• TASK STATEMENT:
Could you restate all of the records below exactly, with the pictures left out?

[[ RECORDS PROVIDED open ]]

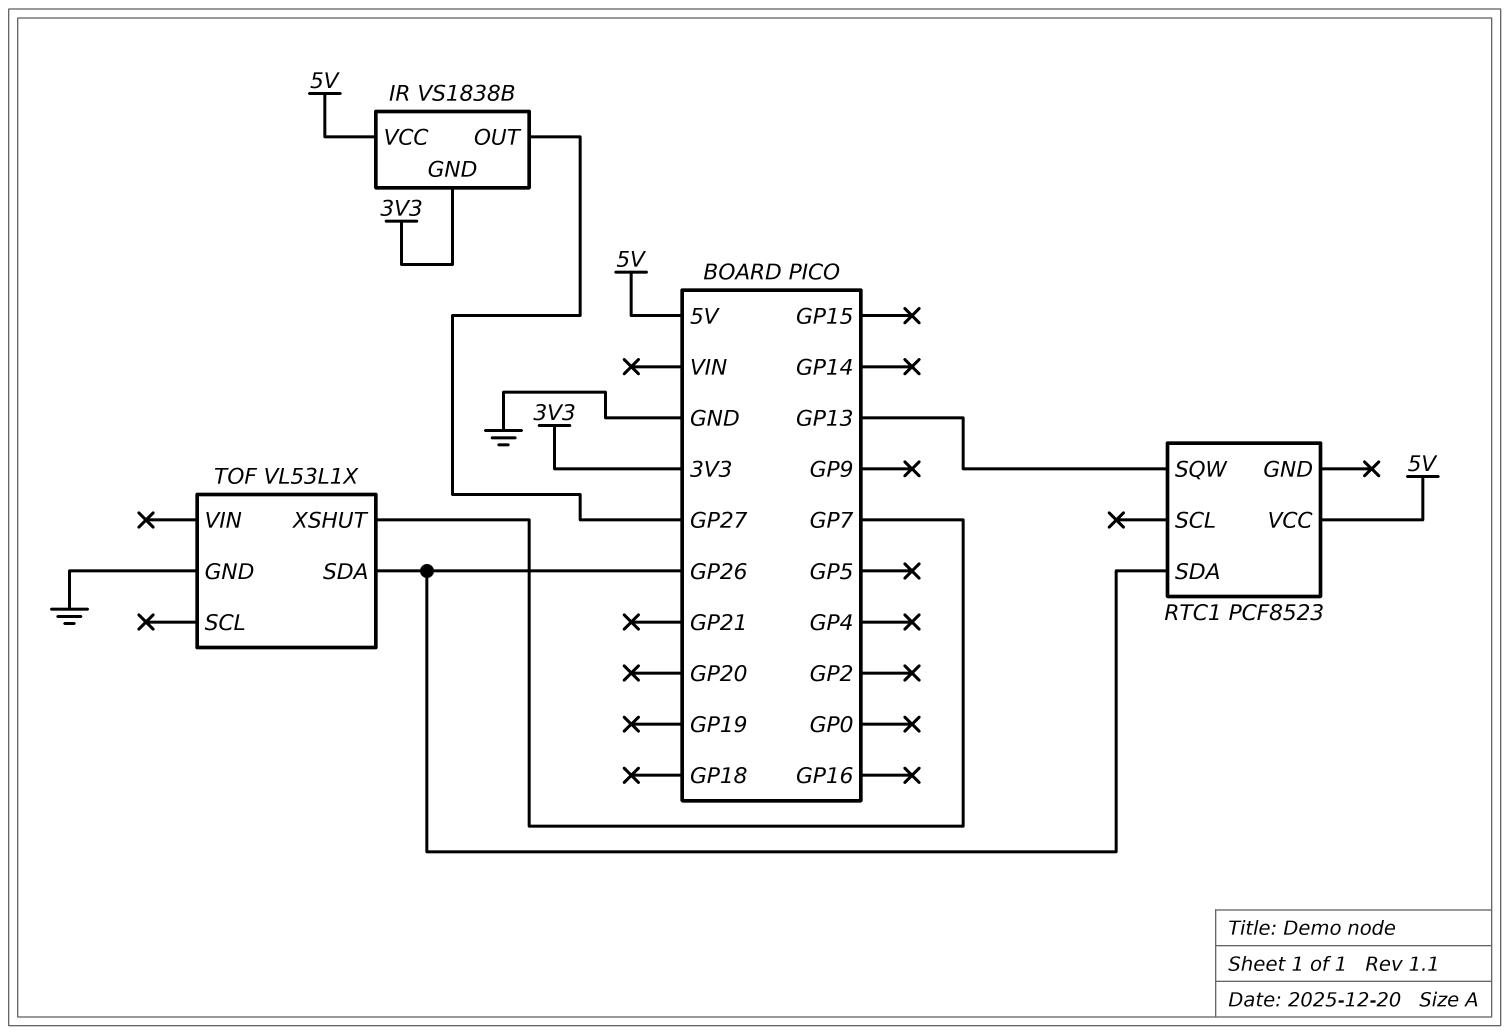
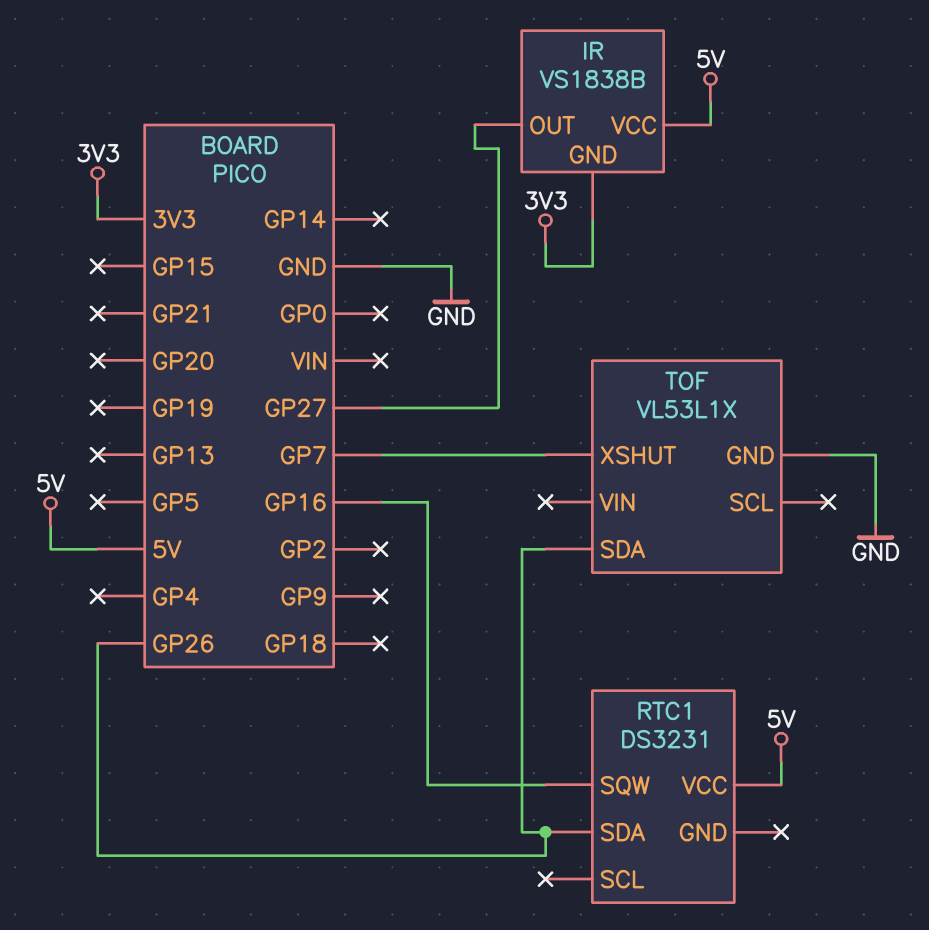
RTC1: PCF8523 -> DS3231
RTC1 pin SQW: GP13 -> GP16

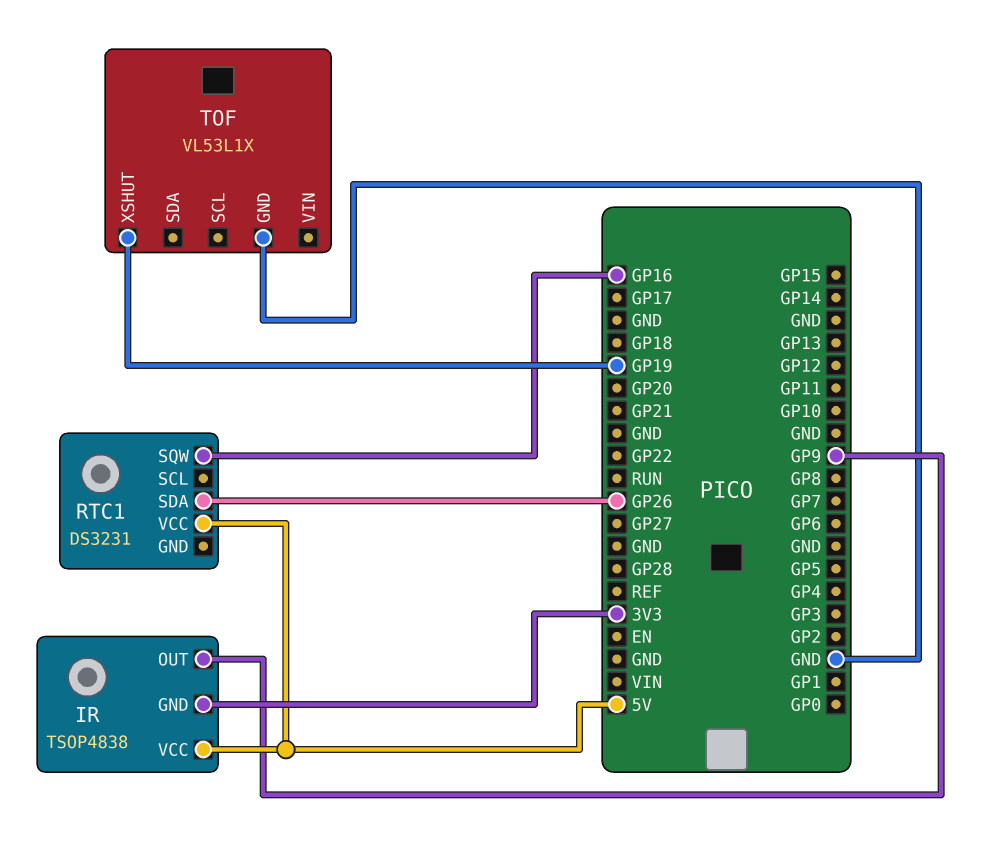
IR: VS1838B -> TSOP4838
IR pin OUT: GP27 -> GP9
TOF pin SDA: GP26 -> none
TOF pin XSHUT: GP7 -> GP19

[[ RECORDS PROVIDED closed ]]

• RESPONSE TO THE TASK:
RTC1: PCF8523 -> DS3231
RTC1 pin SQW: GP13 -> GP16

IR: VS1838B -> TSOP4838
IR pin OUT: GP27 -> GP9
TOF pin SDA: GP26 -> none
TOF pin XSHUT: GP7 -> GP19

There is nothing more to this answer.